--- BRIEF ---
The reply must consist of the lines from the first line of the records through the line containing "141, 666, 229)", copied exactly, with every picture omitted.
╭─ DATA UNDER STUDY
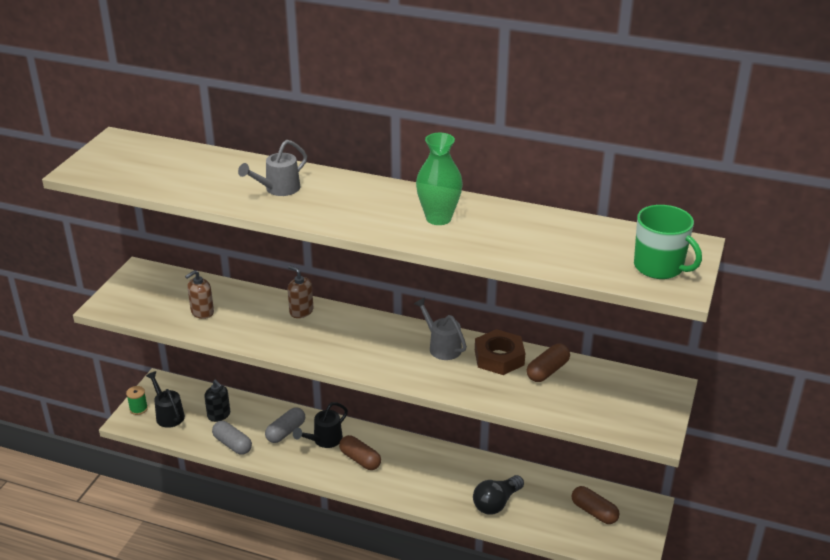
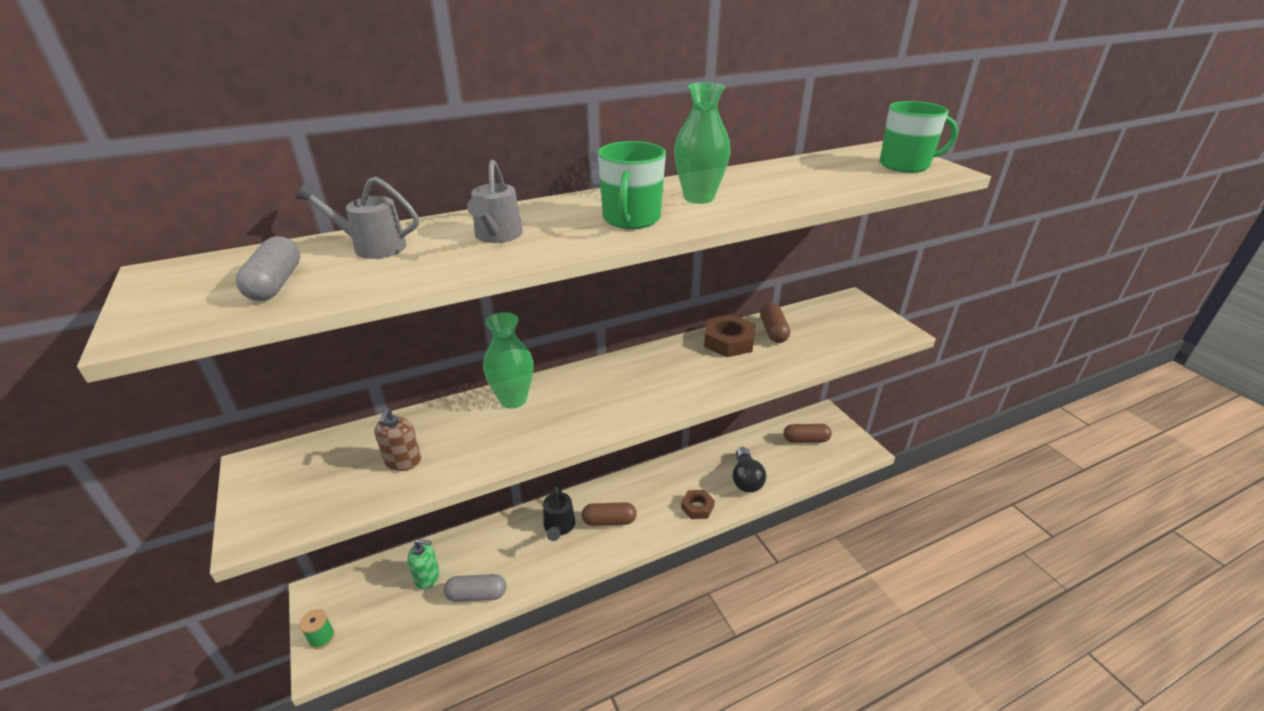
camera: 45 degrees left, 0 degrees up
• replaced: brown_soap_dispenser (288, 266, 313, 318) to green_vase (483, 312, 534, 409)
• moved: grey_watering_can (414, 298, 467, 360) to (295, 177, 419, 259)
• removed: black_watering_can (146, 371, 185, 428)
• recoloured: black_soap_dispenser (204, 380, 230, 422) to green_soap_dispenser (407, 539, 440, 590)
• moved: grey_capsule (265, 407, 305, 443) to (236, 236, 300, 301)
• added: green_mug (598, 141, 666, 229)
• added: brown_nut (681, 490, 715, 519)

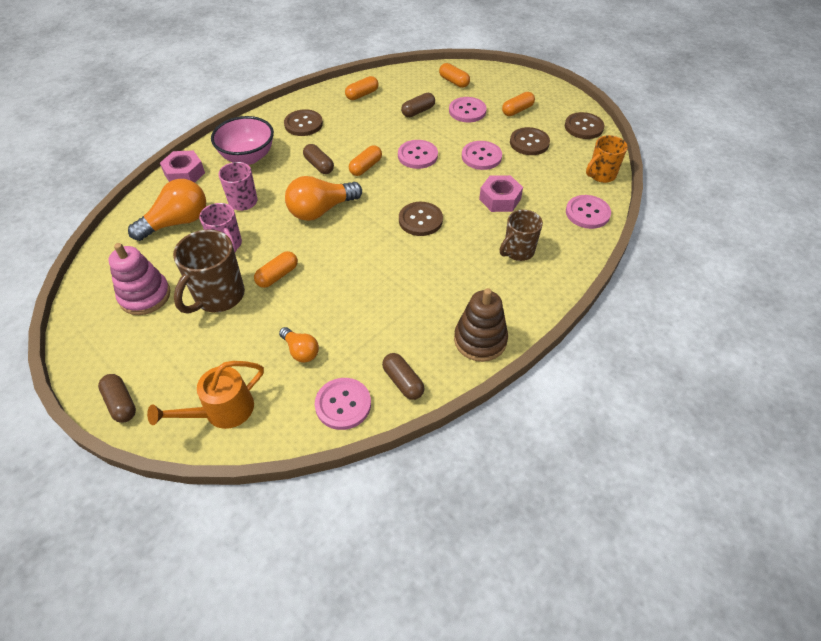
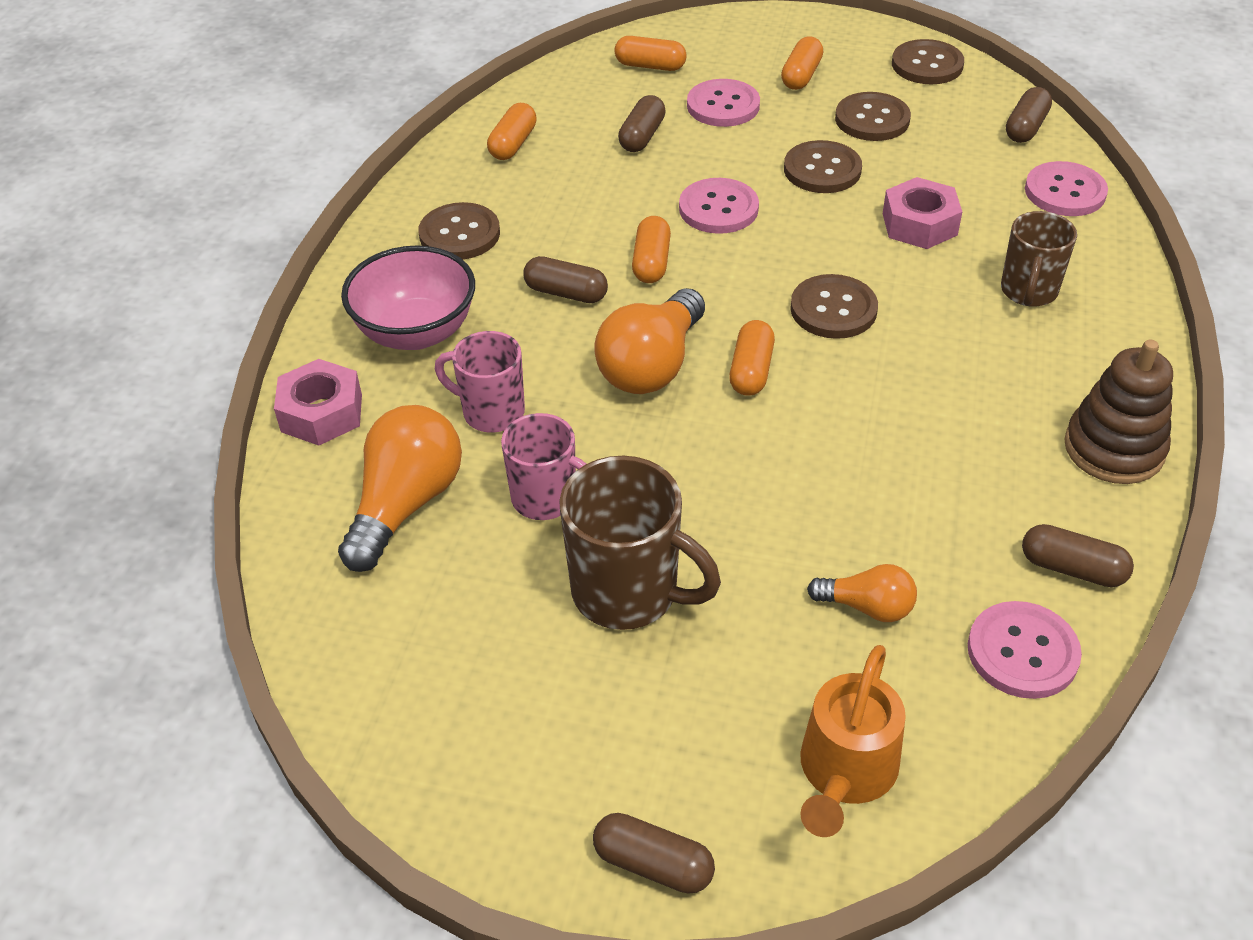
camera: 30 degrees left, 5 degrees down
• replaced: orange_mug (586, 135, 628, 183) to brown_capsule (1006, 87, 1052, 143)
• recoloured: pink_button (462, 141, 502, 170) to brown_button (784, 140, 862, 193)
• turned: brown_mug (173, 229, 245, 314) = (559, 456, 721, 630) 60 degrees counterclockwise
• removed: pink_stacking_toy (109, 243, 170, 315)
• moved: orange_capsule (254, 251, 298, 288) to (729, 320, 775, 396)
╰─
--- EXERCISE OUTPUT ---
camera: 45 degrees left, 0 degrees up
• replaced: brown_soap_dispenser (288, 266, 313, 318) to green_vase (483, 312, 534, 409)
• moved: grey_watering_can (414, 298, 467, 360) to (295, 177, 419, 259)
• removed: black_watering_can (146, 371, 185, 428)
• recoloured: black_soap_dispenser (204, 380, 230, 422) to green_soap_dispenser (407, 539, 440, 590)
• moved: grey_capsule (265, 407, 305, 443) to (236, 236, 300, 301)
• added: green_mug (598, 141, 666, 229)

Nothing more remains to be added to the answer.